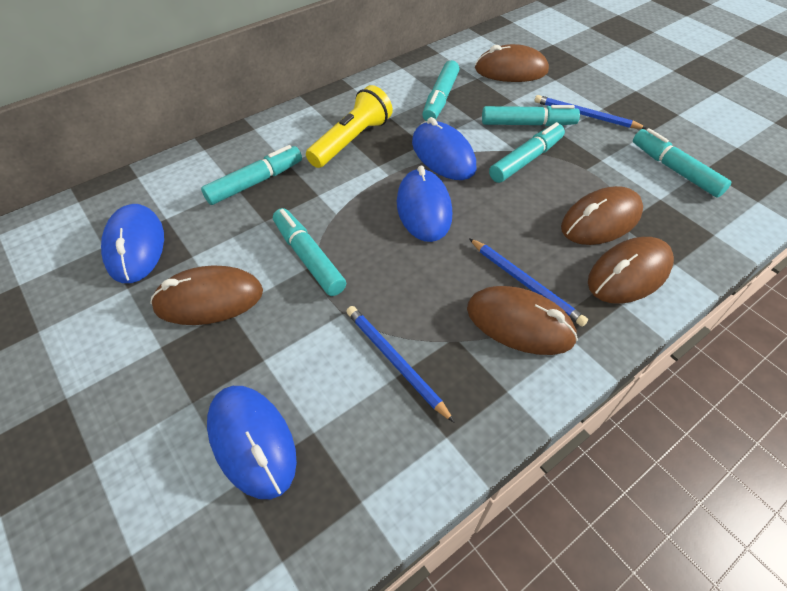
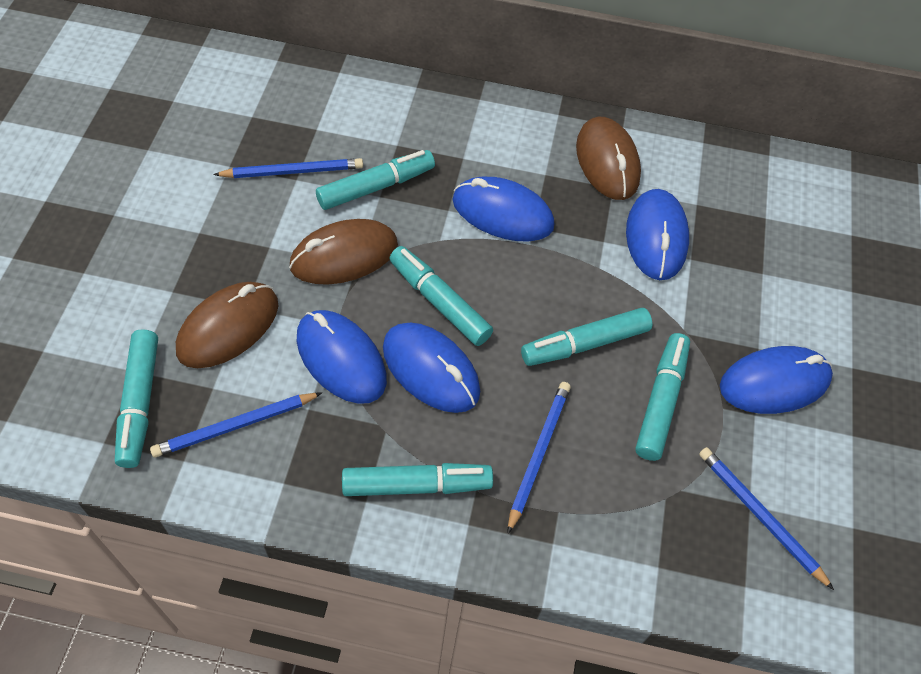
blue mouse: 4 -> 5
blue pencil: 3 -> 4
brown mouse: 5 -> 3
yellow flashlight: 1 -> 0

■ ■ ■ ■ ■

### Assignment
Line by line, return the listing above exactly, dropping every picture.

### Response area
blue mouse: 4 -> 5
blue pencil: 3 -> 4
brown mouse: 5 -> 3
yellow flashlight: 1 -> 0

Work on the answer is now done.